## Prompt
Every line below between the line holding "(292, 136) = (415, 520): purple" and the line holding "(512, 265) = (600, 472): red", inclusive, should be repeated exactly, and all other lines omitted.

(Object change listings)
□ □ □ □

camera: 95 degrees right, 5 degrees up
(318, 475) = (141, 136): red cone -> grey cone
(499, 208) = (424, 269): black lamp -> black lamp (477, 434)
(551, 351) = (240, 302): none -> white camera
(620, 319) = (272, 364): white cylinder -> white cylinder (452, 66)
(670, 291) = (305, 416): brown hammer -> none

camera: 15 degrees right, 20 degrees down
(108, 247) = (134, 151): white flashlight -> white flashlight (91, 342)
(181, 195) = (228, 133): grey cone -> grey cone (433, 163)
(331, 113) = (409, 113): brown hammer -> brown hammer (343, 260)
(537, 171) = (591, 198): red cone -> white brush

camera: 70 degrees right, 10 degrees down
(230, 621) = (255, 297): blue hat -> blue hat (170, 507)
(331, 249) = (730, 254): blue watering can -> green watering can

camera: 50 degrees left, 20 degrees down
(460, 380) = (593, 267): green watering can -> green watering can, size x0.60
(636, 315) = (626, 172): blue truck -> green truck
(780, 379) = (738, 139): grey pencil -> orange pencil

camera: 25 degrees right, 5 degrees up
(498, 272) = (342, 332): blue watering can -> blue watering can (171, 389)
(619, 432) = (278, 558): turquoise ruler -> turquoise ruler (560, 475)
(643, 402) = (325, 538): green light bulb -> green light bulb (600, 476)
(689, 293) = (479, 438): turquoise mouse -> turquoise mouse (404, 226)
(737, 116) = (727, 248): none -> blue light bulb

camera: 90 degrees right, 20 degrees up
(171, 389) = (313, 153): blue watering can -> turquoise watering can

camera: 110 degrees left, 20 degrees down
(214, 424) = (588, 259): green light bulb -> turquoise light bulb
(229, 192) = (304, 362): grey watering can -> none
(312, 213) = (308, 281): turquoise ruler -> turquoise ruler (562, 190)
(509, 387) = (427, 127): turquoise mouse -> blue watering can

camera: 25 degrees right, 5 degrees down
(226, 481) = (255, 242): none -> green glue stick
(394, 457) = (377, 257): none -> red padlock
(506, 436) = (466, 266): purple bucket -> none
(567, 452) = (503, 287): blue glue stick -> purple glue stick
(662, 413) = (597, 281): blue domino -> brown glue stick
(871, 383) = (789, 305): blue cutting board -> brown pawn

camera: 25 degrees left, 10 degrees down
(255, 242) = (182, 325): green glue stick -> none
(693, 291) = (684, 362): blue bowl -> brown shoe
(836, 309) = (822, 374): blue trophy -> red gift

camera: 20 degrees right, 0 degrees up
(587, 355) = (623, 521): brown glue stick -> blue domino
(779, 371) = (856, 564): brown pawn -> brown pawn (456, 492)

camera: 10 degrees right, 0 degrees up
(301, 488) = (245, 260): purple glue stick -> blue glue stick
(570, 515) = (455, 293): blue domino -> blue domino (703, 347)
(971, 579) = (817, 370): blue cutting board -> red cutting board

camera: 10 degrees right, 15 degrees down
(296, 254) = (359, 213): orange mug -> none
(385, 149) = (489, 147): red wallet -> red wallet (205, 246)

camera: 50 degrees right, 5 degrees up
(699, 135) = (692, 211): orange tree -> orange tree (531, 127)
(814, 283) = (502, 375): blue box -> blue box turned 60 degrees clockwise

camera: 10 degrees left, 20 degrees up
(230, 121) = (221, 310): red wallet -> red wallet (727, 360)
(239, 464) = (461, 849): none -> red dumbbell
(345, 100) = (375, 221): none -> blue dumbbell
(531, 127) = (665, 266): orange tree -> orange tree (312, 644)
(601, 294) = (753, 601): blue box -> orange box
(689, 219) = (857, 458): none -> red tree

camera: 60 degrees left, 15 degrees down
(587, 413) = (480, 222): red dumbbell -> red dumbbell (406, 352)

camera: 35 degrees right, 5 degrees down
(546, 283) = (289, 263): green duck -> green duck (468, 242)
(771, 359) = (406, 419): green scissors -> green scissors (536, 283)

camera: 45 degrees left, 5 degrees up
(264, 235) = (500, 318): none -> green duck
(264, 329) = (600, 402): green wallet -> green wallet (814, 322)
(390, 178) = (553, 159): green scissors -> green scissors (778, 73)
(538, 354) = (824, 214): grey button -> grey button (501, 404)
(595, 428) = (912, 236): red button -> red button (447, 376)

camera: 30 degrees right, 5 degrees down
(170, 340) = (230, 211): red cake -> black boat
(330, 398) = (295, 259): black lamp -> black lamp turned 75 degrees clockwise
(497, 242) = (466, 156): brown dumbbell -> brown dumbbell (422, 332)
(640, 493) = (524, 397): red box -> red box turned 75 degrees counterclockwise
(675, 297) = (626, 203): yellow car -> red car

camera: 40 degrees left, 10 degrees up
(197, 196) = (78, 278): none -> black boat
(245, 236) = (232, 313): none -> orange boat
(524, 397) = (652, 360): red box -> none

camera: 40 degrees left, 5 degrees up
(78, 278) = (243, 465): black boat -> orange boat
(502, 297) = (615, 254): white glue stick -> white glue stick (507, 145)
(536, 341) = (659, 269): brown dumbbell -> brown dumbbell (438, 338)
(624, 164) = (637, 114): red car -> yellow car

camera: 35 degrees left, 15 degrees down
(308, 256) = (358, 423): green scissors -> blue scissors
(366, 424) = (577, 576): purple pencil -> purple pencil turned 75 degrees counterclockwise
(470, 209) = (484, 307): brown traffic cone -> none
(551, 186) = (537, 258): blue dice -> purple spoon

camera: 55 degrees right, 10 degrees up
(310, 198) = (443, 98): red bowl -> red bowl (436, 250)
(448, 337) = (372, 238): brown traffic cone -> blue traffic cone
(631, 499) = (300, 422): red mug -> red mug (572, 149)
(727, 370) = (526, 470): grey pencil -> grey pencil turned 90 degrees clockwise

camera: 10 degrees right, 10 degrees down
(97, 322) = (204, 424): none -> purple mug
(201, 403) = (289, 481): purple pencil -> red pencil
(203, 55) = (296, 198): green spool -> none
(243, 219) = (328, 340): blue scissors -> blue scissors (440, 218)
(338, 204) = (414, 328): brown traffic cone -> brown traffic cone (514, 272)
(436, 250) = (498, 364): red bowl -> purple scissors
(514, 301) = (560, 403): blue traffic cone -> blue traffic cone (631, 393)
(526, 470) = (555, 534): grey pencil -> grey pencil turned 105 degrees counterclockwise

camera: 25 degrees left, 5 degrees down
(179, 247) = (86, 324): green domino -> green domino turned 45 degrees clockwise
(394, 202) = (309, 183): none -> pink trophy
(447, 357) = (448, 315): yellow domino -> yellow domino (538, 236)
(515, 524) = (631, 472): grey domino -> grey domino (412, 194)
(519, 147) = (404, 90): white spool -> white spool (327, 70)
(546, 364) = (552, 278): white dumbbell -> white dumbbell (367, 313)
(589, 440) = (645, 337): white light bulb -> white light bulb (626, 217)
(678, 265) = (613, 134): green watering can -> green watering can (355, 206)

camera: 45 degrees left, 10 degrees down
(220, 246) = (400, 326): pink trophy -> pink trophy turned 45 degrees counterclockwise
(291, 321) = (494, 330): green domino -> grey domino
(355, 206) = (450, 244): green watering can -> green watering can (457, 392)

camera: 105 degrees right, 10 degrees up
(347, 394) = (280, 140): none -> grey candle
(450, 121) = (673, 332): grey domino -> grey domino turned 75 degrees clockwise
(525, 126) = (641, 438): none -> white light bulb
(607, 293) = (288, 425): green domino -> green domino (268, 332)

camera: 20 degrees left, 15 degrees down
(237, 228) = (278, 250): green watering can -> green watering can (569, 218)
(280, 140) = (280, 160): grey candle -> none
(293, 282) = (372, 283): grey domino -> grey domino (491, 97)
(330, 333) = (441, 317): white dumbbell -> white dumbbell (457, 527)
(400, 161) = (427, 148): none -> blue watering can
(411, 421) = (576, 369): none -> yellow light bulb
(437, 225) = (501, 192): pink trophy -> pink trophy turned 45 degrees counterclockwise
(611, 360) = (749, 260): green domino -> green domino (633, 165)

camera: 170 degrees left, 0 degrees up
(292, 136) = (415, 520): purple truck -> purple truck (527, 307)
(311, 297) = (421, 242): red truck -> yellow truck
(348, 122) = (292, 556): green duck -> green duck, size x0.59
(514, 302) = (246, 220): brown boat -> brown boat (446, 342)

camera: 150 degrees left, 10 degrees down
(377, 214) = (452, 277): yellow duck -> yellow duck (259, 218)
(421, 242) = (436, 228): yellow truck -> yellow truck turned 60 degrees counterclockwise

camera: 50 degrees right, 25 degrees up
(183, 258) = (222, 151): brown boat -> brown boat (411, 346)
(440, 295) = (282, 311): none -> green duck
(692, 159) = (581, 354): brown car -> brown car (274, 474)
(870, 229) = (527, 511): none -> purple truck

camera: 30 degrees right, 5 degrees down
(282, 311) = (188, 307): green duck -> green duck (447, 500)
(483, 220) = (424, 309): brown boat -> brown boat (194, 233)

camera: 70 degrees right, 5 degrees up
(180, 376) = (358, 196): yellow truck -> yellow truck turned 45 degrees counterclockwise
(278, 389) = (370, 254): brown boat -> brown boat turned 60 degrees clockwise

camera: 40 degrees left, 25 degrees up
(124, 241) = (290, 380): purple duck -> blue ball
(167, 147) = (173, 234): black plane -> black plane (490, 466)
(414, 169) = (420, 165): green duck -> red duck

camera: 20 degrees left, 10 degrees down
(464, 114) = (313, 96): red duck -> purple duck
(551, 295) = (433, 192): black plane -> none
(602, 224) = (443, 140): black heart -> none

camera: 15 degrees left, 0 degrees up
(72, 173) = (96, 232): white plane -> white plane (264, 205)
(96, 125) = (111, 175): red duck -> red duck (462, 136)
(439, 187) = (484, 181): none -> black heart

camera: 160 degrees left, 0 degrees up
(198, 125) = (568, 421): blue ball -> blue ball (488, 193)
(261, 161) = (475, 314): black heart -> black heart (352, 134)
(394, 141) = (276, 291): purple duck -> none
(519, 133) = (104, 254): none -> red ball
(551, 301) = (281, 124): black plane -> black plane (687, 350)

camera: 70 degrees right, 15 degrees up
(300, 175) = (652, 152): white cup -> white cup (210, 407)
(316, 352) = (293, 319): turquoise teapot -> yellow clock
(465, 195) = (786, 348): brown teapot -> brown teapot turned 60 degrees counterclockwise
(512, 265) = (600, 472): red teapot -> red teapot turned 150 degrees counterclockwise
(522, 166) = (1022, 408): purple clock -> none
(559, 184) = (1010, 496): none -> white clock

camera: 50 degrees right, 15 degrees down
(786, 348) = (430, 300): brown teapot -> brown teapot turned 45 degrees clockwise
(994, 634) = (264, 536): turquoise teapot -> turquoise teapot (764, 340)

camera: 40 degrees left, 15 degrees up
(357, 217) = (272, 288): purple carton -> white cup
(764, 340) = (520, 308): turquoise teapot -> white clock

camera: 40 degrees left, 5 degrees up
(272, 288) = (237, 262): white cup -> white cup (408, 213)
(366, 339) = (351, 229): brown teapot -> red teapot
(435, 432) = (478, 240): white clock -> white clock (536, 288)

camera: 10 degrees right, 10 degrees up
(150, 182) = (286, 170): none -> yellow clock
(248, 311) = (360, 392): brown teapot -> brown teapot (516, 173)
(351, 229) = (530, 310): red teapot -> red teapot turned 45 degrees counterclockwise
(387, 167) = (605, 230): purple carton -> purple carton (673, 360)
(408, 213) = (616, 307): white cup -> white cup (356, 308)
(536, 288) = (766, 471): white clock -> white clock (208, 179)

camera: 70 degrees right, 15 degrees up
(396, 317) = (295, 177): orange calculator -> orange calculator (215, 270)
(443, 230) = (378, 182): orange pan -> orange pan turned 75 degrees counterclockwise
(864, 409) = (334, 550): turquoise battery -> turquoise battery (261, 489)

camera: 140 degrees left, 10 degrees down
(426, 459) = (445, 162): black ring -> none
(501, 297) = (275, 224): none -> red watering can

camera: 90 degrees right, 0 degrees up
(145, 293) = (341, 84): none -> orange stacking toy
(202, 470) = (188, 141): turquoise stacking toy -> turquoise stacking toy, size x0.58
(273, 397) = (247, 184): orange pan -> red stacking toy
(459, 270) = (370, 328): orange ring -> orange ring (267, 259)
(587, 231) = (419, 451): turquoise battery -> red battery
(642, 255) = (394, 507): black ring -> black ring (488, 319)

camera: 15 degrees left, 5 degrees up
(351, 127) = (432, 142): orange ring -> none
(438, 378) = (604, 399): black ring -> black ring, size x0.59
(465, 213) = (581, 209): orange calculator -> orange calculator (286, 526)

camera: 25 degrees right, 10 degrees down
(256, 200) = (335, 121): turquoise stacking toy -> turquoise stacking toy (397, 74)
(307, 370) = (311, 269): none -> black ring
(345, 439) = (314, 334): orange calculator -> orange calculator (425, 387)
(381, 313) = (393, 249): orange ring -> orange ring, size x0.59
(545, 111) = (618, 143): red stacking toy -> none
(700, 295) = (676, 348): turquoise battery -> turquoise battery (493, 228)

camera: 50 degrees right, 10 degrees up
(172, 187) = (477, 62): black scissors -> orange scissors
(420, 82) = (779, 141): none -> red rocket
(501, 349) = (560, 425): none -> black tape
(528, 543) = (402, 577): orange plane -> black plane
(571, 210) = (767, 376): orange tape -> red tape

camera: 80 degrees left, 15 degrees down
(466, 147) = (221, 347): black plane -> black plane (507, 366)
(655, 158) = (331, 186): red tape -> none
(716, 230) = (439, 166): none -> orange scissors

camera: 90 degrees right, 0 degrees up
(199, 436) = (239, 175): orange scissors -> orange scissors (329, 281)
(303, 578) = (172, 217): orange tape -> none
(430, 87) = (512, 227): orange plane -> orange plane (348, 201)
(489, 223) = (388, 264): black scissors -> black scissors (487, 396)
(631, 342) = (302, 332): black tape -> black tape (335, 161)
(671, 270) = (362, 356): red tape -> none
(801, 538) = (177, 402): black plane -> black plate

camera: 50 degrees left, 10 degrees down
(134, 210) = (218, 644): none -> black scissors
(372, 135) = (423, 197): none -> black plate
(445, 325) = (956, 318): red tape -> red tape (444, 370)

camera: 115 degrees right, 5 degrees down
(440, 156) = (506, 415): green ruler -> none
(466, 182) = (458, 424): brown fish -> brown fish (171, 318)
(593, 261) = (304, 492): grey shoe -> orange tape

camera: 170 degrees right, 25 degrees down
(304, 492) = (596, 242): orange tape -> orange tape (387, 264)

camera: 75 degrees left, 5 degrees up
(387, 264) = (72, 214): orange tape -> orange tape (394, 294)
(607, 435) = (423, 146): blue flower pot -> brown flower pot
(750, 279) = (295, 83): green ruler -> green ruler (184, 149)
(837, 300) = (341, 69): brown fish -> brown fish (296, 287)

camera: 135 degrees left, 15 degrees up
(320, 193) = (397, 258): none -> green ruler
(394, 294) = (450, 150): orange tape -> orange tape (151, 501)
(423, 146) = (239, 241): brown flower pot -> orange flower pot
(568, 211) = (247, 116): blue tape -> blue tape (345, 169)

□ □ □ □

## Finished task
(292, 136) = (415, 520): purple truck -> purple truck (527, 307)
(311, 297) = (421, 242): red truck -> yellow truck
(348, 122) = (292, 556): green duck -> green duck, size x0.59
(514, 302) = (246, 220): brown boat -> brown boat (446, 342)

camera: 150 degrees left, 10 degrees down
(377, 214) = (452, 277): yellow duck -> yellow duck (259, 218)
(421, 242) = (436, 228): yellow truck -> yellow truck turned 60 degrees counterclockwise

camera: 50 degrees right, 25 degrees up
(183, 258) = (222, 151): brown boat -> brown boat (411, 346)
(440, 295) = (282, 311): none -> green duck
(692, 159) = (581, 354): brown car -> brown car (274, 474)
(870, 229) = (527, 511): none -> purple truck

camera: 30 degrees right, 5 degrees down
(282, 311) = (188, 307): green duck -> green duck (447, 500)
(483, 220) = (424, 309): brown boat -> brown boat (194, 233)

camera: 70 degrees right, 5 degrees up
(180, 376) = (358, 196): yellow truck -> yellow truck turned 45 degrees counterclockwise
(278, 389) = (370, 254): brown boat -> brown boat turned 60 degrees clockwise

camera: 40 degrees left, 25 degrees up
(124, 241) = (290, 380): purple duck -> blue ball
(167, 147) = (173, 234): black plane -> black plane (490, 466)
(414, 169) = (420, 165): green duck -> red duck

camera: 20 degrees left, 10 degrees down
(464, 114) = (313, 96): red duck -> purple duck
(551, 295) = (433, 192): black plane -> none
(602, 224) = (443, 140): black heart -> none

camera: 15 degrees left, 0 degrees up
(72, 173) = (96, 232): white plane -> white plane (264, 205)
(96, 125) = (111, 175): red duck -> red duck (462, 136)
(439, 187) = (484, 181): none -> black heart

camera: 160 degrees left, 0 degrees up
(198, 125) = (568, 421): blue ball -> blue ball (488, 193)
(261, 161) = (475, 314): black heart -> black heart (352, 134)
(394, 141) = (276, 291): purple duck -> none
(519, 133) = (104, 254): none -> red ball
(551, 301) = (281, 124): black plane -> black plane (687, 350)

camera: 70 degrees right, 15 degrees up
(300, 175) = (652, 152): white cup -> white cup (210, 407)
(316, 352) = (293, 319): turquoise teapot -> yellow clock
(465, 195) = (786, 348): brown teapot -> brown teapot turned 60 degrees counterclockwise
(512, 265) = (600, 472): red teapot -> red teapot turned 150 degrees counterclockwise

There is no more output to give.